» **TASK TO COMPLETE**:
Reproduce the entries word for word, and omit any picture you find in them.

» **INPUT MATERIAL**:
+ + + + + + +

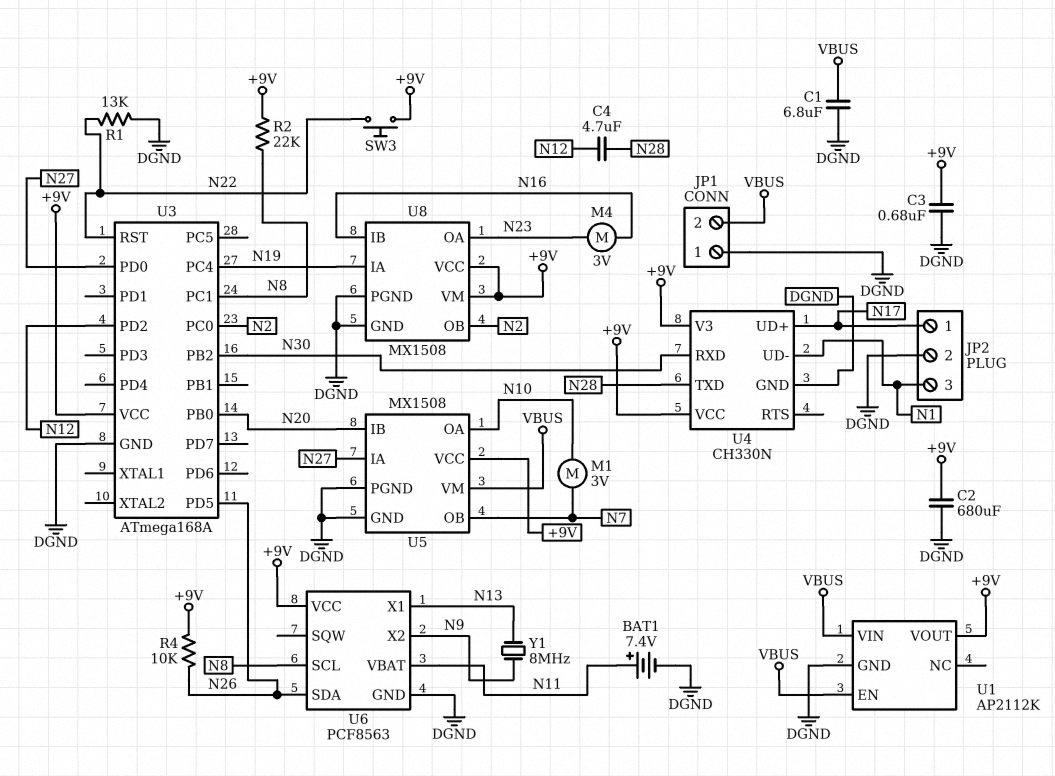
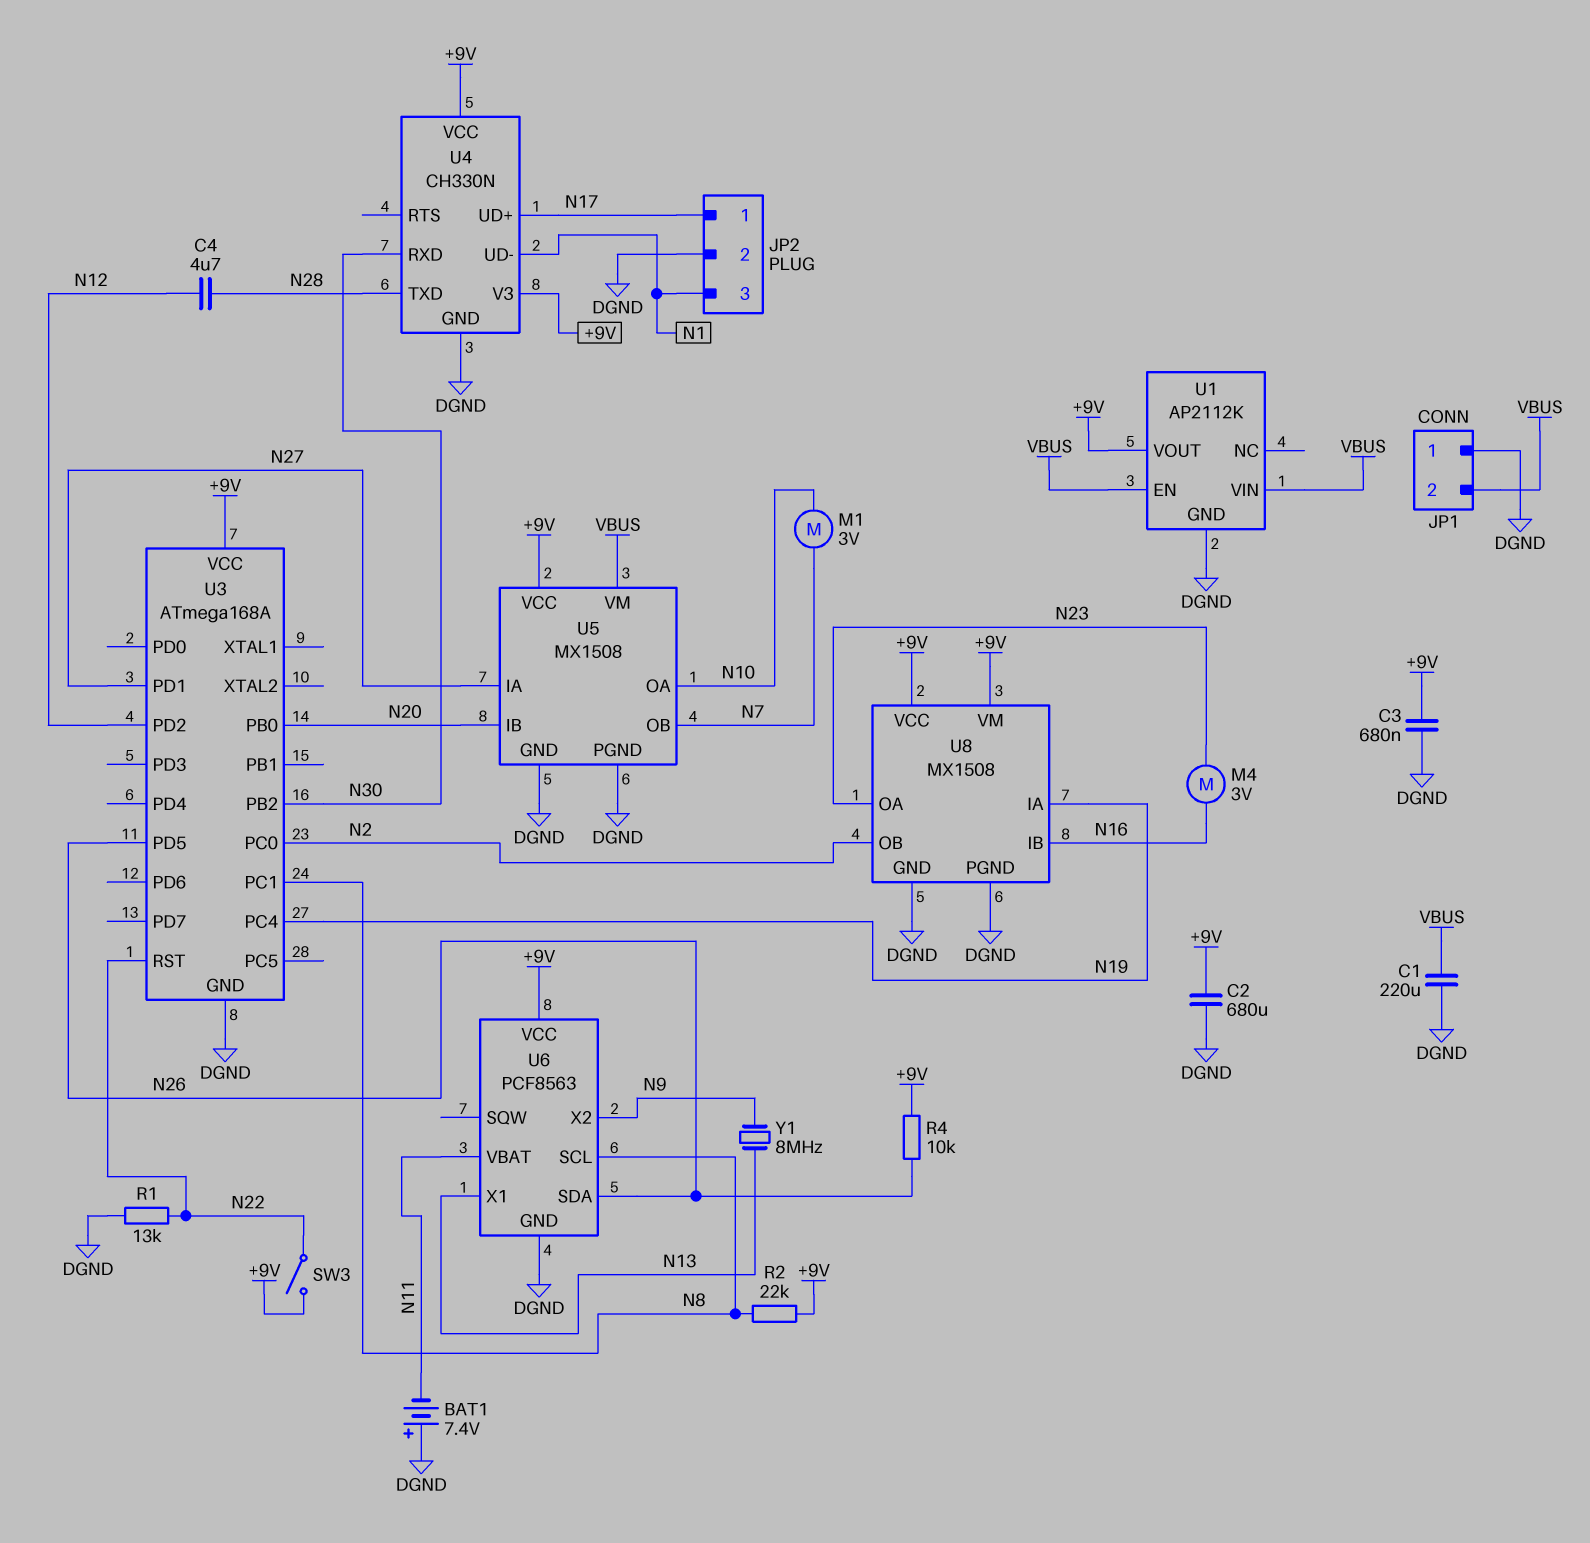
BAT1: 7.4V (plus N11, minus DGND) -> 7.4V (plus DGND, minus N11)
C1: 6.8uF (DGND, VBUS) -> 220uF (DGND, VBUS)
SW3: button (+9V, N22) -> switch (+9V, N22)
U3 pin PD0: N27 -> none
U3 pin PD1: none -> N27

+ + + + + + +

» **SOLUTION FOR THIS PROBLEM**:
BAT1: 7.4V (plus N11, minus DGND) -> 7.4V (plus DGND, minus N11)
C1: 6.8uF (DGND, VBUS) -> 220uF (DGND, VBUS)
SW3: button (+9V, N22) -> switch (+9V, N22)
U3 pin PD0: N27 -> none
U3 pin PD1: none -> N27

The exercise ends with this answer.